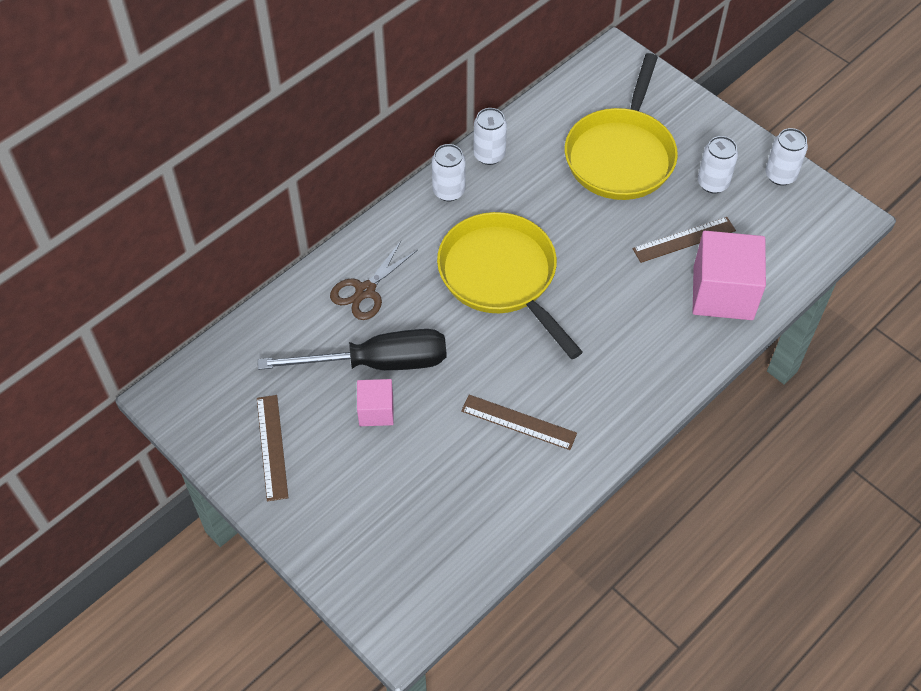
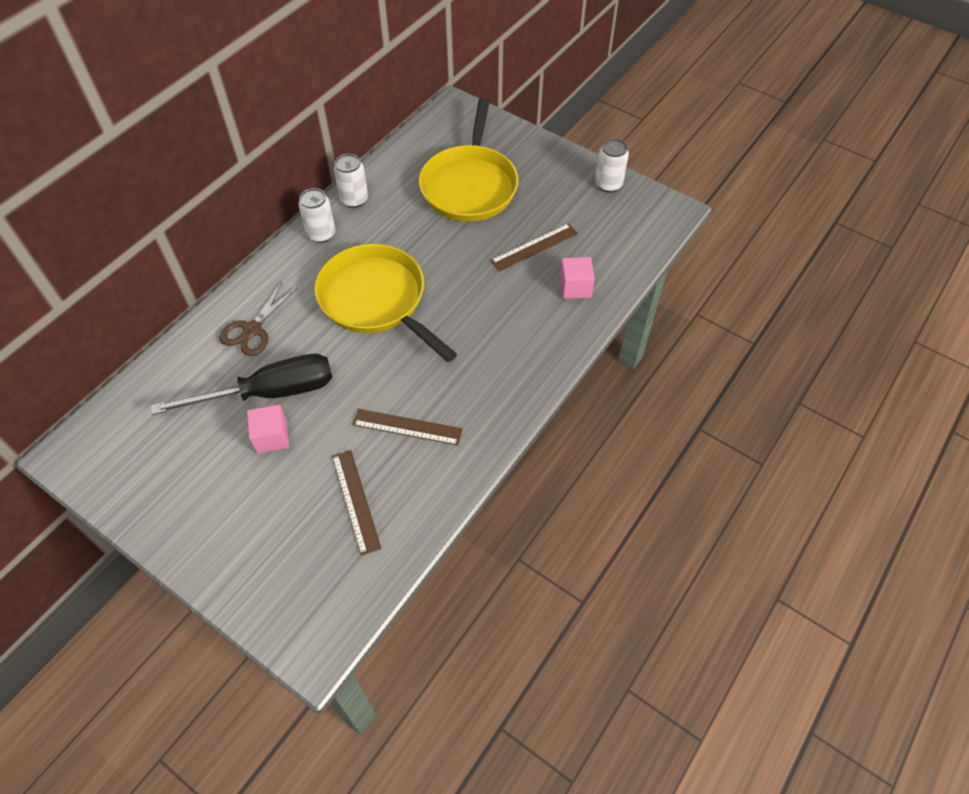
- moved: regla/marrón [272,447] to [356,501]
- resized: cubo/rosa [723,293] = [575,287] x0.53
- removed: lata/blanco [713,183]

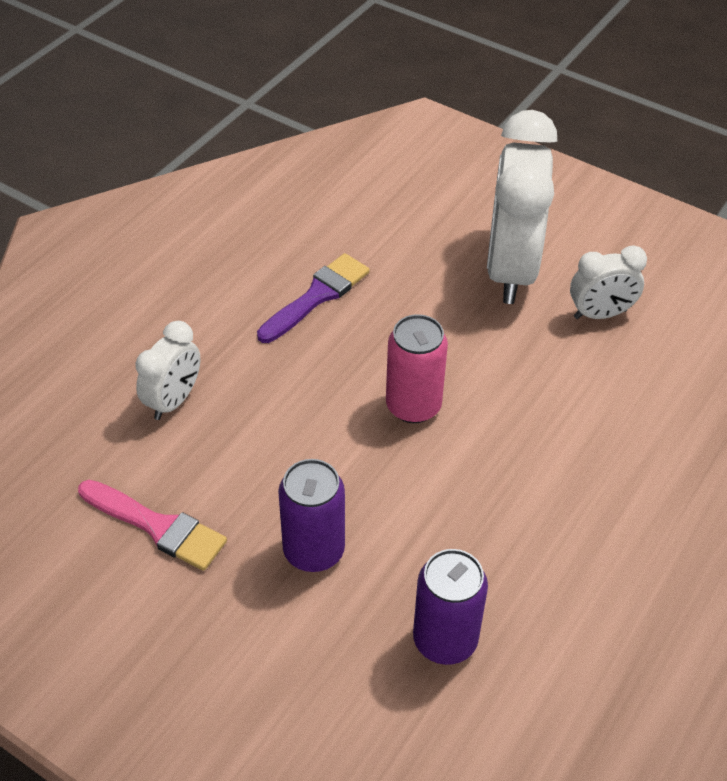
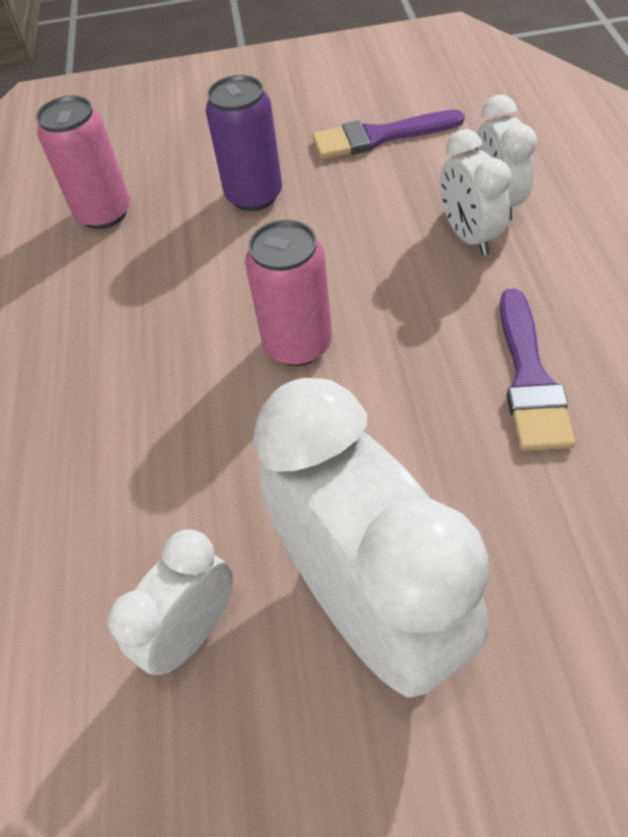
- recoloured: pincel/rosa [157,526] to pincel/morado [379,137]
- recoloured: lata/morado [445,640] to lata/rosa [104,213]
- added: despertador/blanco [468,236]

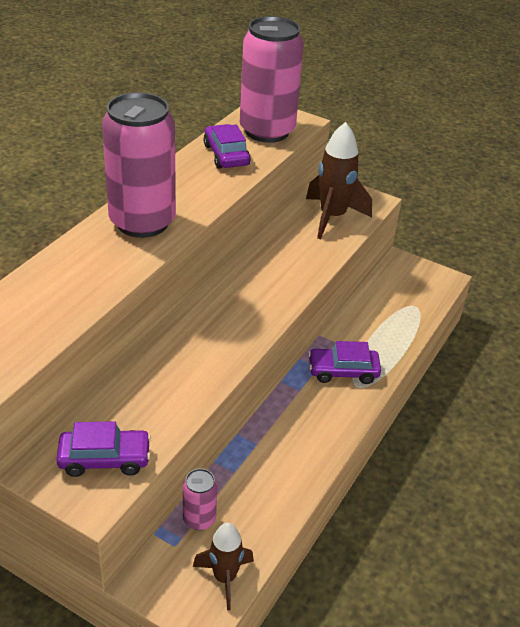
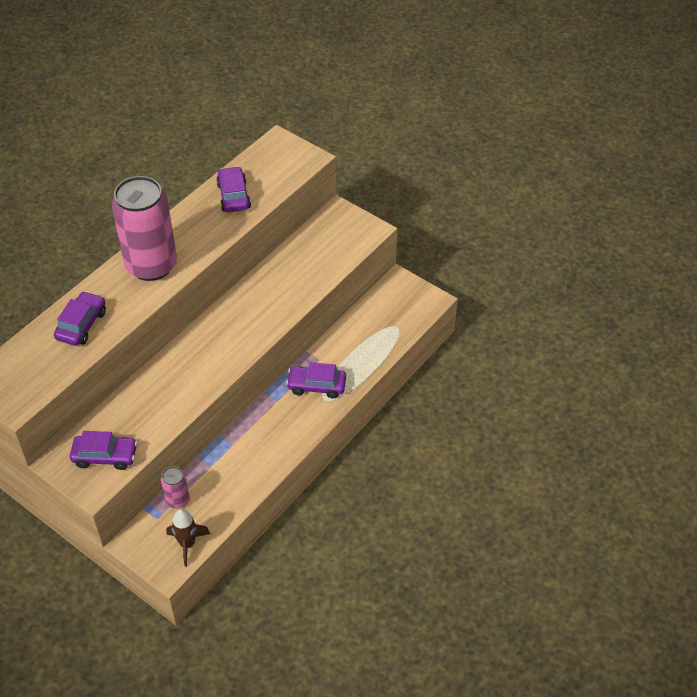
- removed: lata/rosa [267,131]
- removed: cohete/marrón [332,217]
- added: coche/morado [81,325]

[PROBLEM TO WORK ON] Reply with the number only, stating how many lines in the listing hold the string "morado".

[WRITTEN SOLUTION] 3